------ Material provided

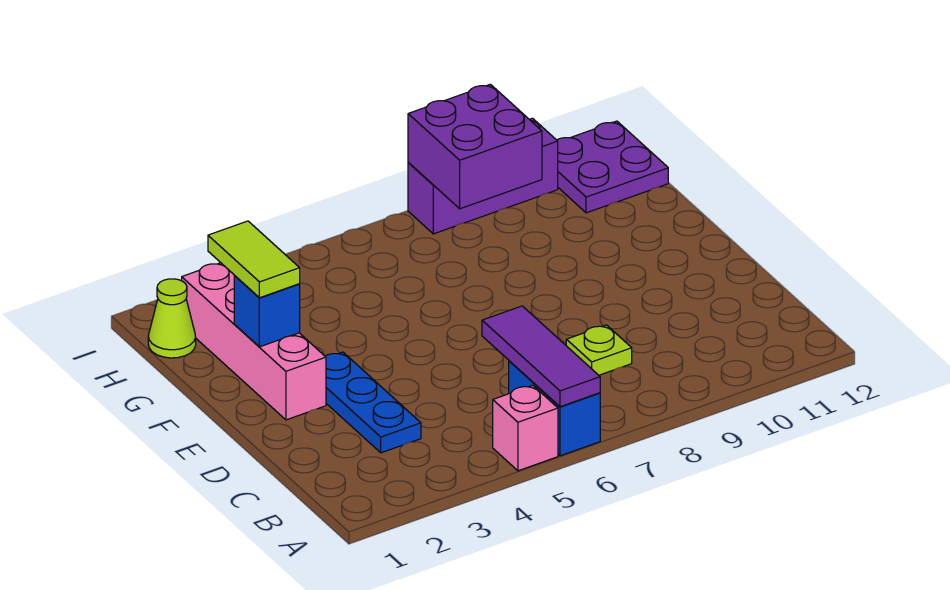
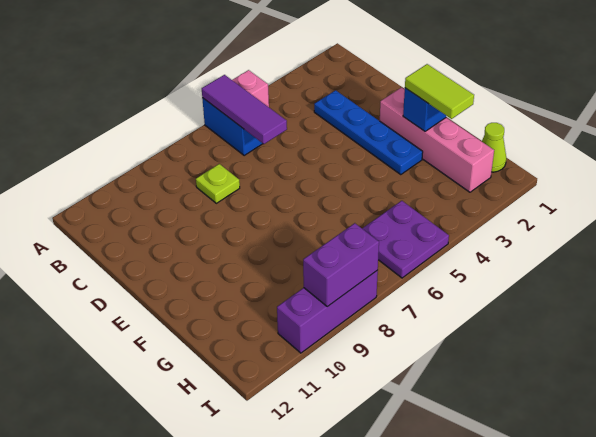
blue plate C3:E3 level 1 -> blue plate C3:F3 level 1
purple brick H8:I9 level 2 -> purple brick I8:I9 level 2
purple plate H11:I12 level 1 -> purple plate H5:I6 level 1

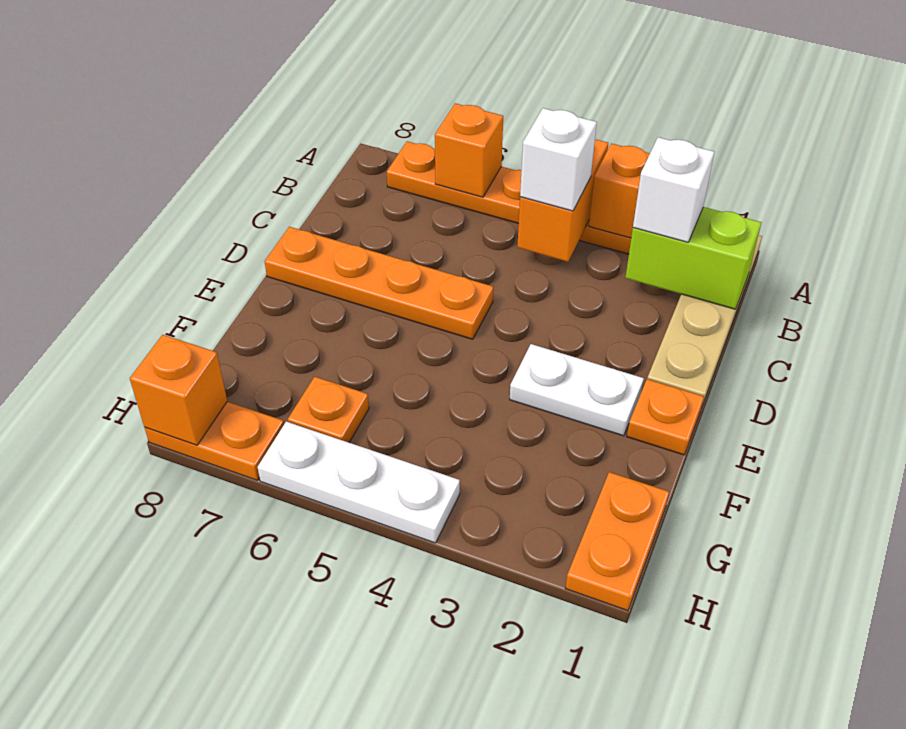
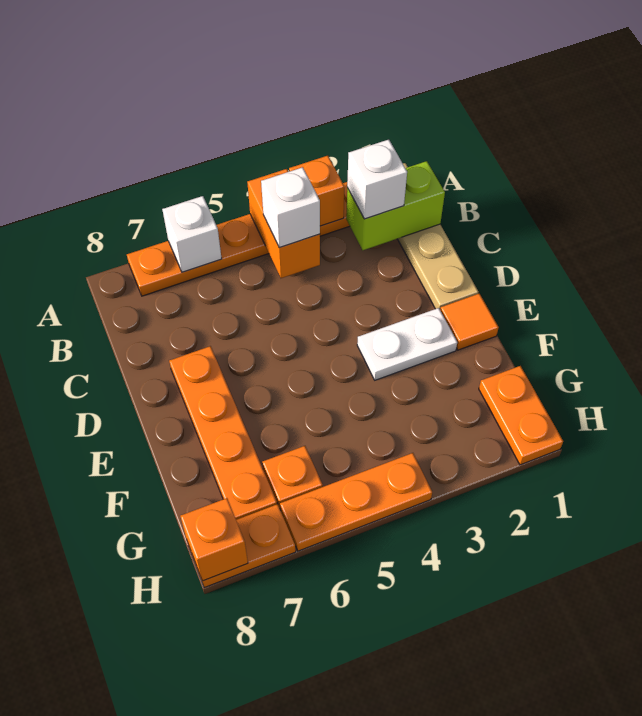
orange brick A6 level 2 -> white brick A6 level 2
orange plate D5:D8 level 1 -> orange plate D7:G7 level 1
orange plate E1 level 1 -> orange tile E1 level 1
white plate H4:H6 level 1 -> orange plate H4:H6 level 1

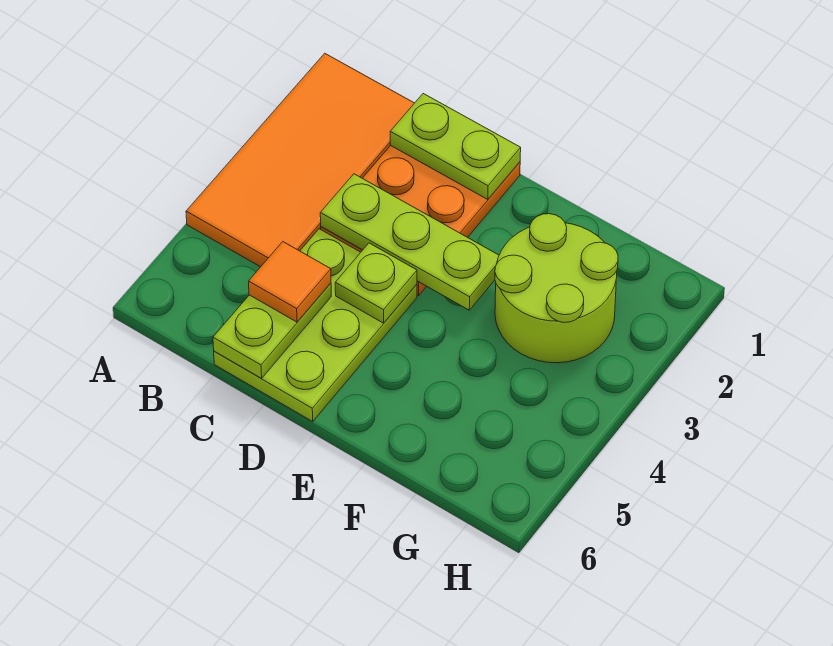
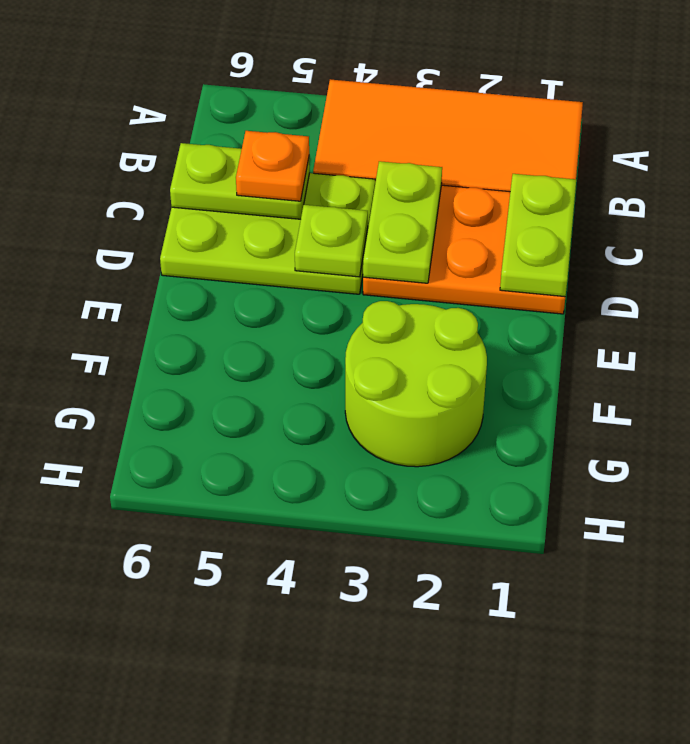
lime plate C3:E3 level 2 -> lime plate C3:D3 level 2
orange tile C5 level 3 -> orange plate C5 level 3

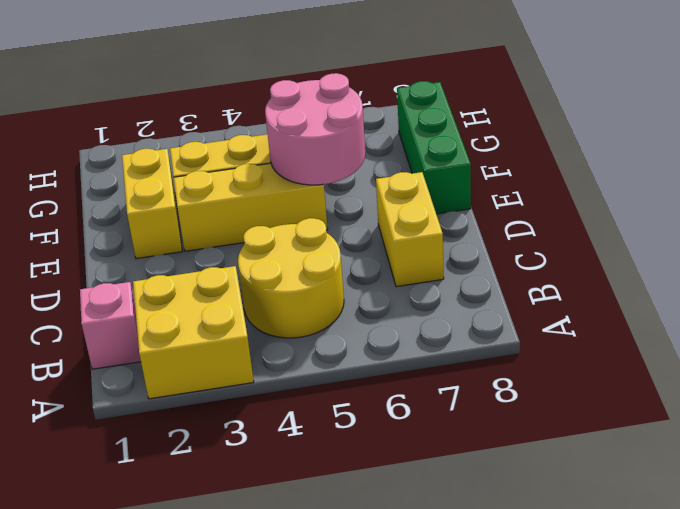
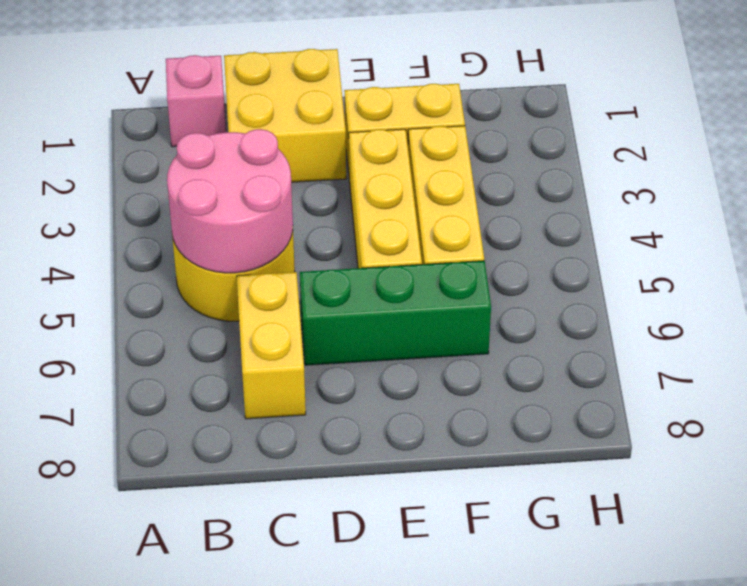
yellow brick A2:B3 level 1 -> yellow brick C1:D2 level 1
yellow brick C7:D7 level 1 -> yellow brick C6:C7 level 1
pink round brick E5:F6 level 2 -> pink round brick B4:C5 level 2
green brick E8:G8 level 1 -> green brick D6:F6 level 1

------------

— Task to carry out —
The required answer is an exact copy of the lines from the one containing "orange brick A6" through the last line of the material, with the pictures removed.

— Result —
orange brick A6 level 2 -> white brick A6 level 2
orange plate D5:D8 level 1 -> orange plate D7:G7 level 1
orange plate E1 level 1 -> orange tile E1 level 1
white plate H4:H6 level 1 -> orange plate H4:H6 level 1

lime plate C3:E3 level 2 -> lime plate C3:D3 level 2
orange tile C5 level 3 -> orange plate C5 level 3

yellow brick A2:B3 level 1 -> yellow brick C1:D2 level 1
yellow brick C7:D7 level 1 -> yellow brick C6:C7 level 1
pink round brick E5:F6 level 2 -> pink round brick B4:C5 level 2
green brick E8:G8 level 1 -> green brick D6:F6 level 1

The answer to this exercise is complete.